Change listing data

<<<<

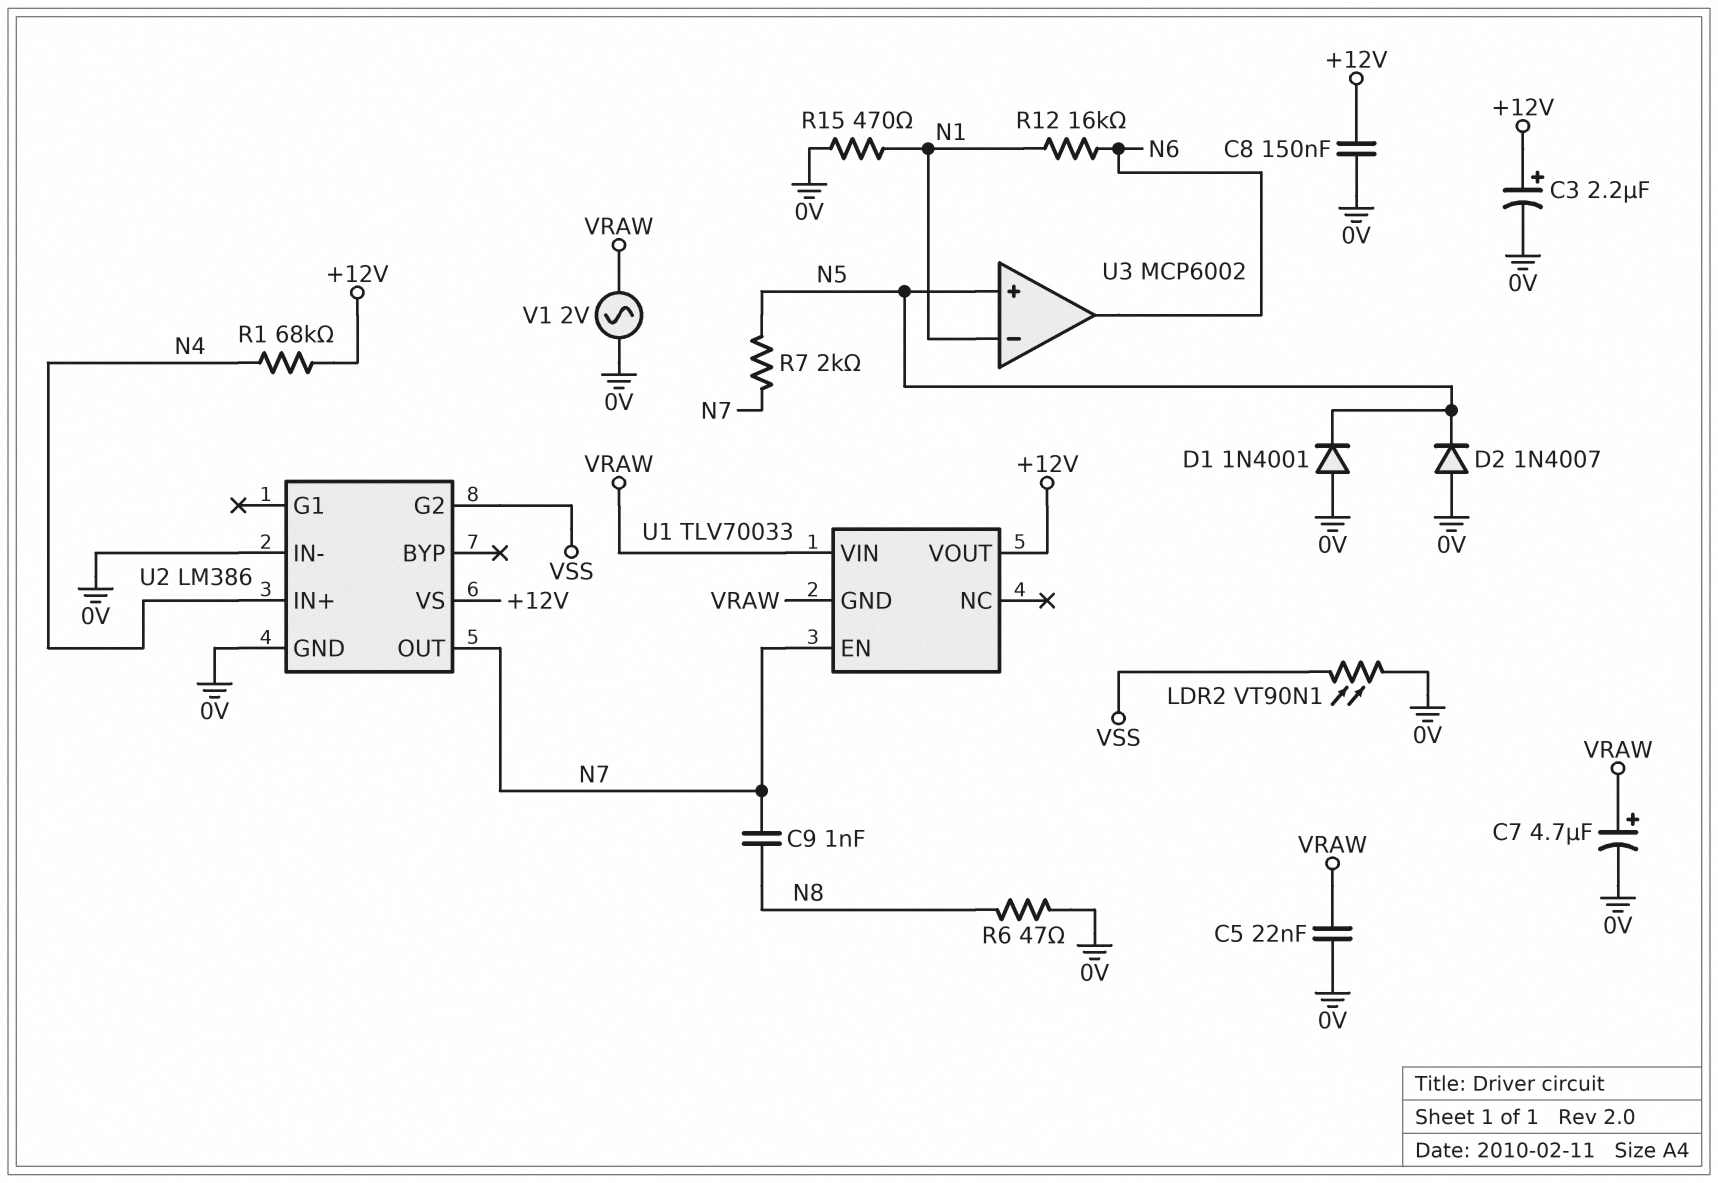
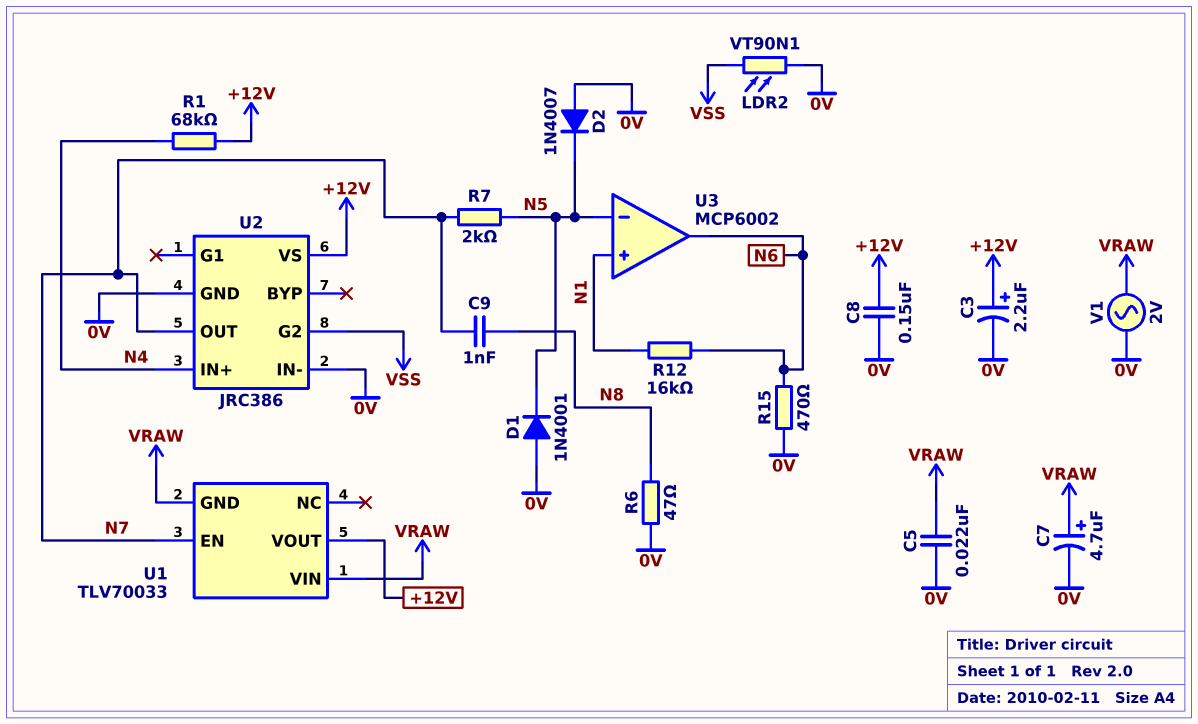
R15: 470 (0V, N1) -> 470 (0V, N6)
U2: LM386 -> JRC386
U3 pin in+: N5 -> N1
U3 pin in-: N1 -> N5

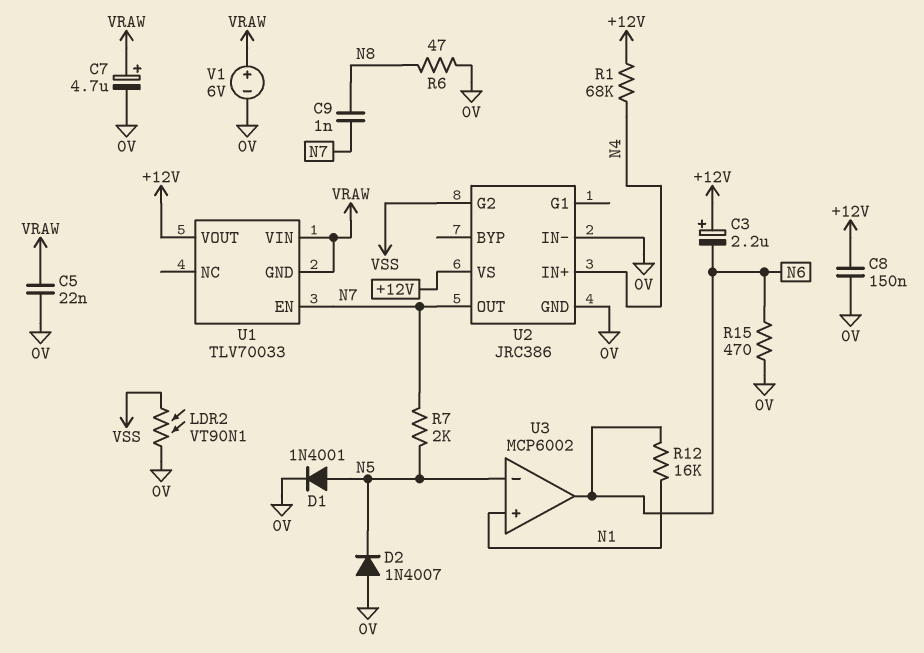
C3: 2.2uF (plus +12V, minus 0V) -> 2.2uF (plus +12V, minus N6)
D1: diode 1N4001 (A 0V, K N5) -> diode 1N4001 (A N5, K 0V)
V1: AC 2V (0V, VRAW) -> 6V (plus VRAW, minus 0V)

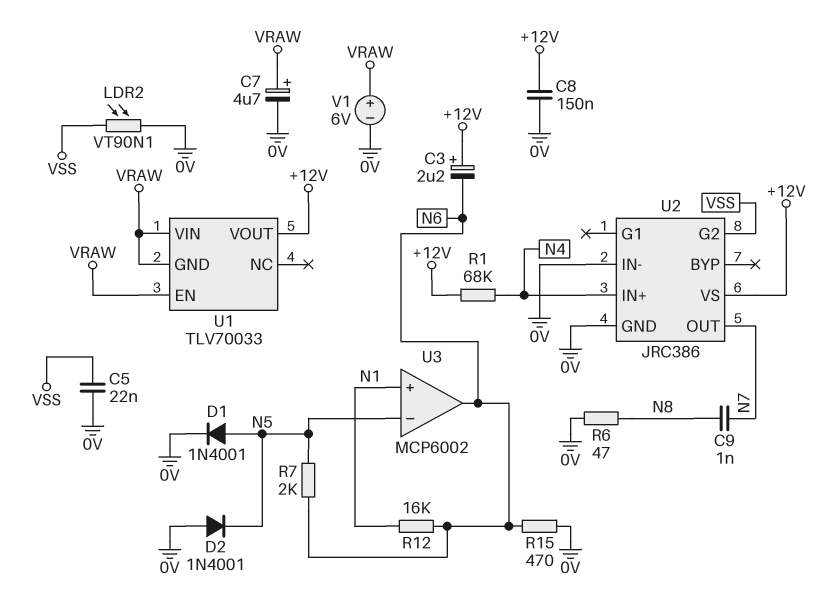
C5: 22nF (0V, VRAW) -> 22nF (0V, VSS)
D2: diode 1N4007 (A 0V, K N5) -> diode 1N4001 (A 0V, K N5)
R7: 2k (N5, N7) -> 2k (N5, N6)
U1 pin EN: N7 -> VRAW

>>>>

= How to complete this task =
A verbatim transcription is required of the lines from the one with "C5: 22nF (0V, VRAW) -> 22nF (0V, VSS)" through the final line of the entries above, and of nothing else.

= Written reply =
C5: 22nF (0V, VRAW) -> 22nF (0V, VSS)
D2: diode 1N4007 (A 0V, K N5) -> diode 1N4001 (A 0V, K N5)
R7: 2k (N5, N7) -> 2k (N5, N6)
U1 pin EN: N7 -> VRAW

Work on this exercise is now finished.